- [DIRECTIONS]: When you restate the records, do so word for word and omit any picture they contain.

Source data:
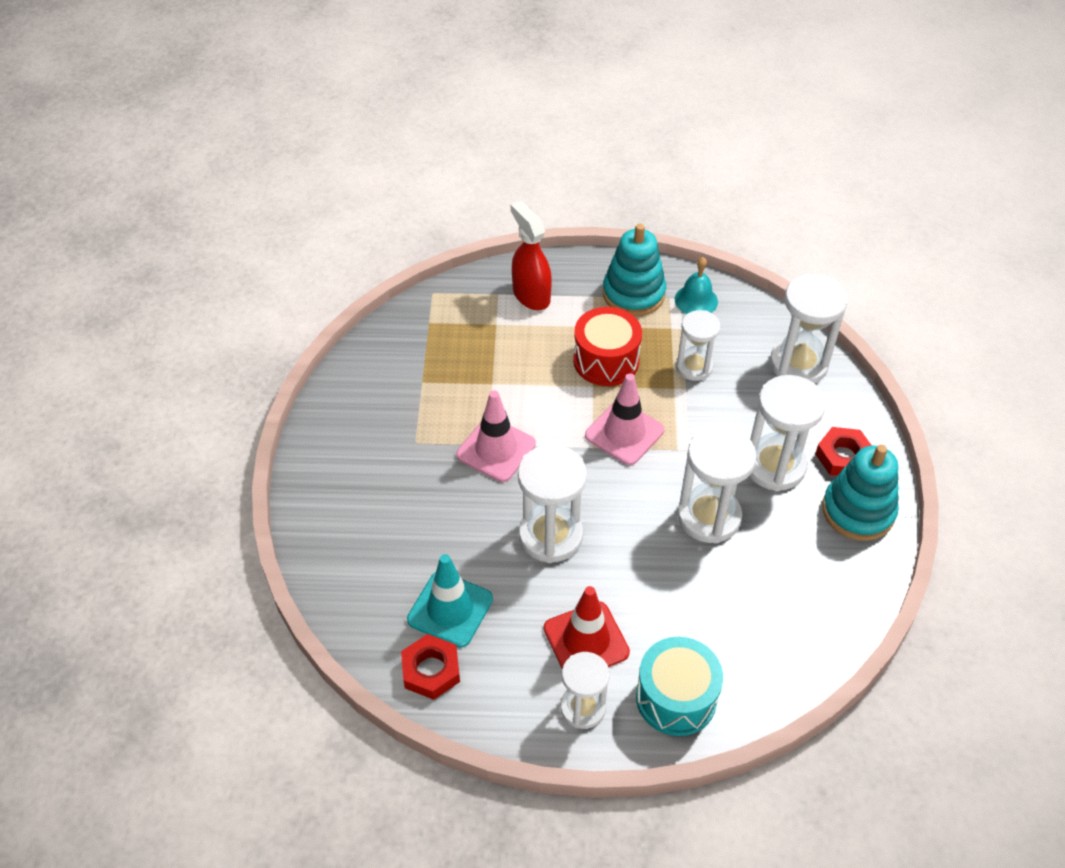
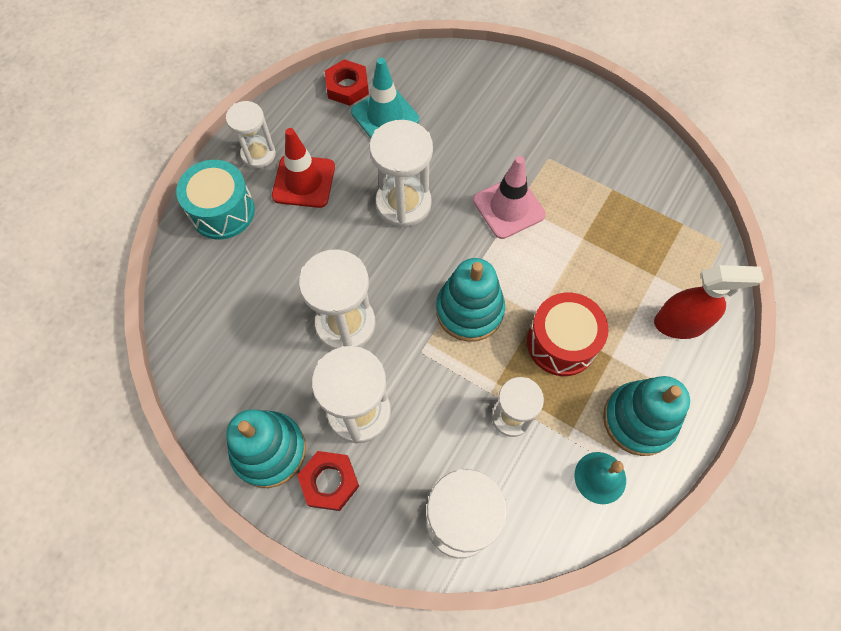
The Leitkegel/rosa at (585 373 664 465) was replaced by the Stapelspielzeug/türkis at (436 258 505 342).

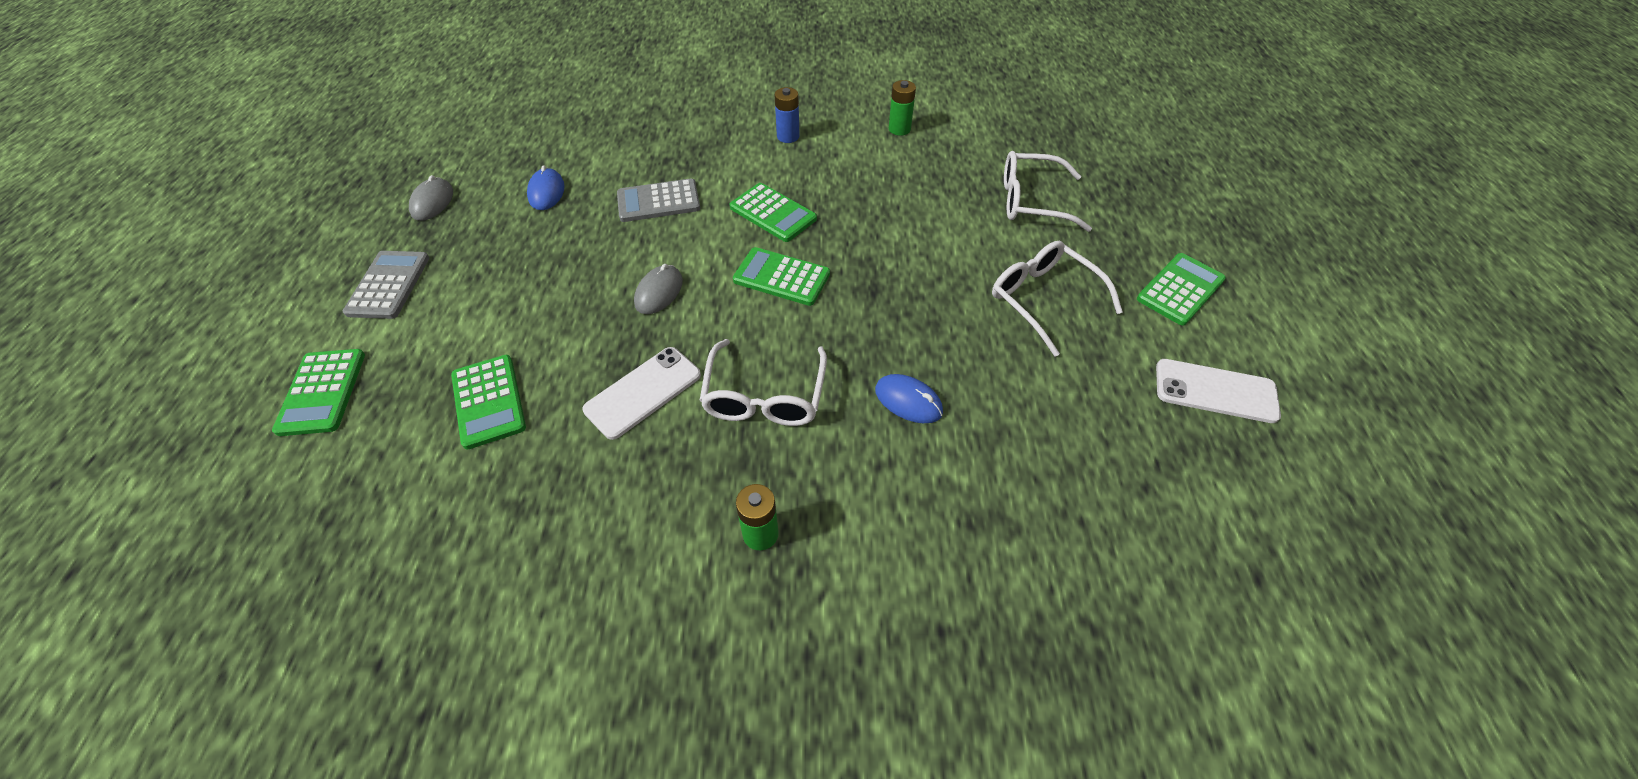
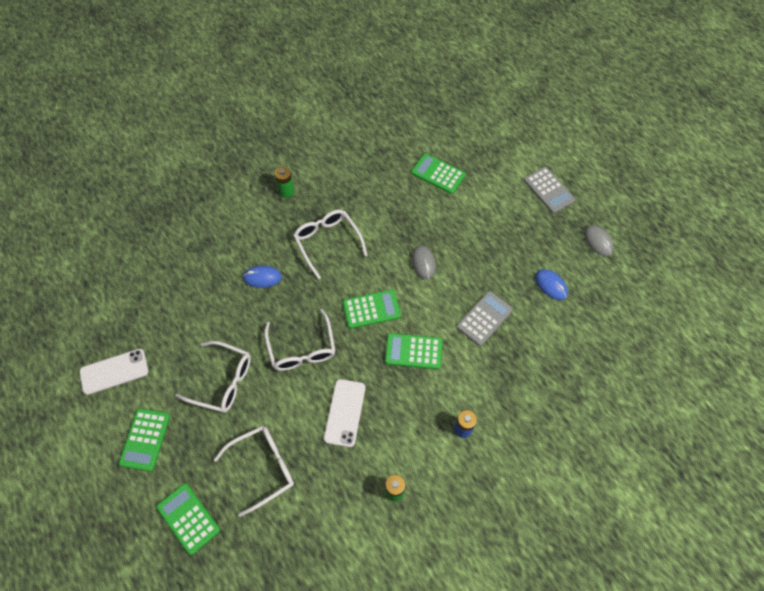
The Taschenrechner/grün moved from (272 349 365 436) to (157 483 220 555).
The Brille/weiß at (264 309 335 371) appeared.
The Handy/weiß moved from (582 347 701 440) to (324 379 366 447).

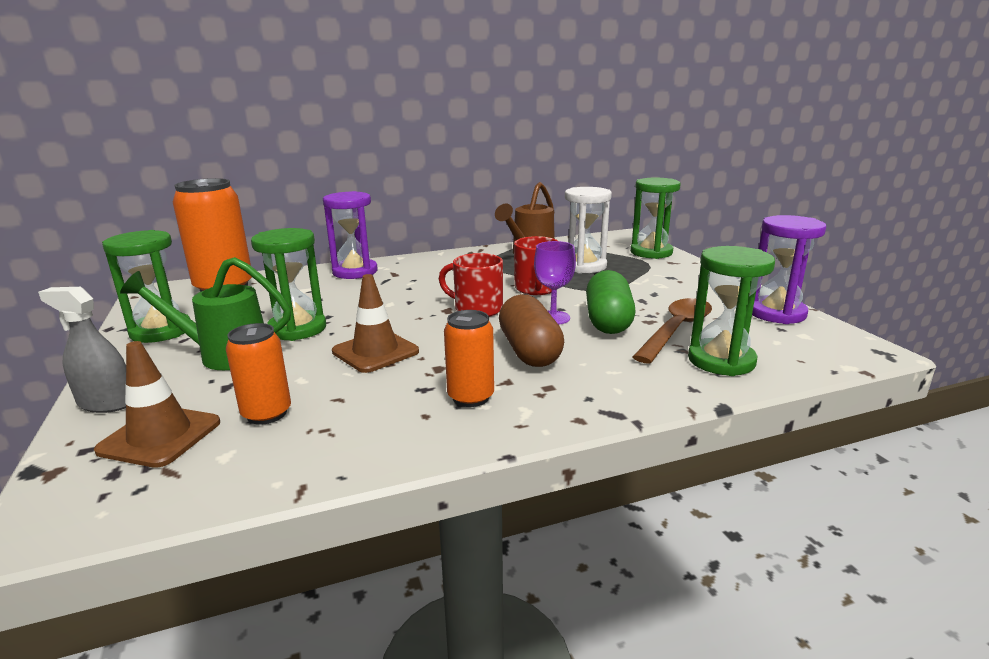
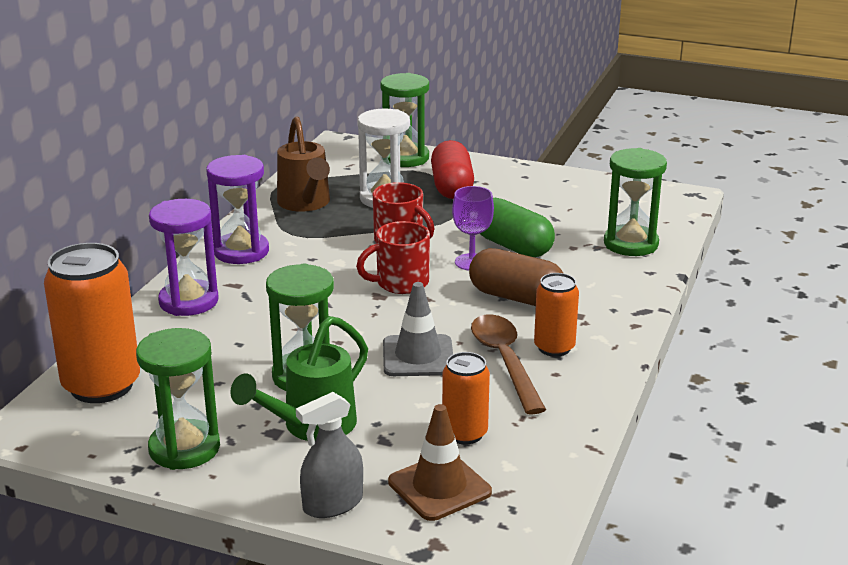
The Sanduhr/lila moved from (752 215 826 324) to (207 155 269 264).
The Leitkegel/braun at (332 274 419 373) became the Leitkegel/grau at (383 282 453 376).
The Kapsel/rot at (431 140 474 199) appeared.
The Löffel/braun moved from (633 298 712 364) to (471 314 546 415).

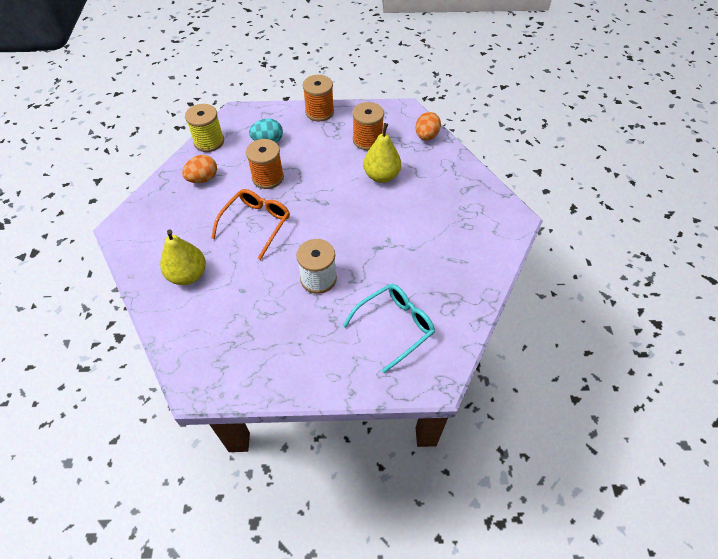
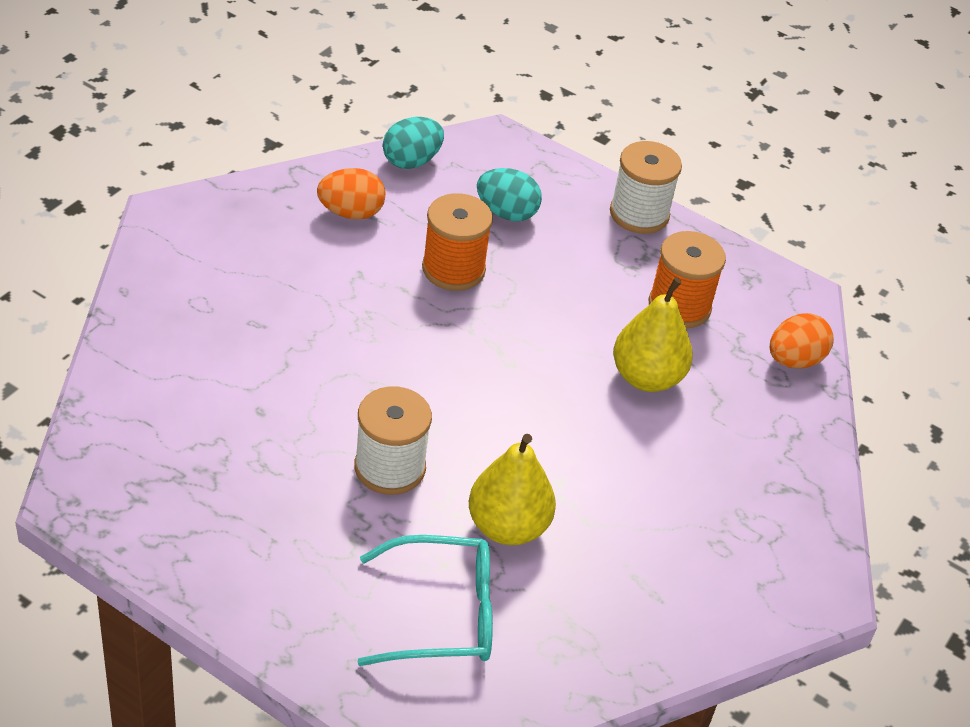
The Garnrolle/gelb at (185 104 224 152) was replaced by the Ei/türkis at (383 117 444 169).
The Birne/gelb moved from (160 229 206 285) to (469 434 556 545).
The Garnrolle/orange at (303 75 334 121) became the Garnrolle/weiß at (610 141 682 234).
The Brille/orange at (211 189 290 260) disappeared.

- [REPLY TO THE TASK]:
The Leitkegel/rosa at (585 373 664 465) was replaced by the Stapelspielzeug/türkis at (436 258 505 342).

The Taschenrechner/grün moved from (272 349 365 436) to (157 483 220 555).
The Brille/weiß at (264 309 335 371) appeared.
The Handy/weiß moved from (582 347 701 440) to (324 379 366 447).

The Sanduhr/lila moved from (752 215 826 324) to (207 155 269 264).
The Leitkegel/braun at (332 274 419 373) became the Leitkegel/grau at (383 282 453 376).
The Kapsel/rot at (431 140 474 199) appeared.
The Löffel/braun moved from (633 298 712 364) to (471 314 546 415).

The Garnrolle/gelb at (185 104 224 152) was replaced by the Ei/türkis at (383 117 444 169).
The Birne/gelb moved from (160 229 206 285) to (469 434 556 545).
The Garnrolle/orange at (303 75 334 121) became the Garnrolle/weiß at (610 141 682 234).
The Brille/orange at (211 189 290 260) disappeared.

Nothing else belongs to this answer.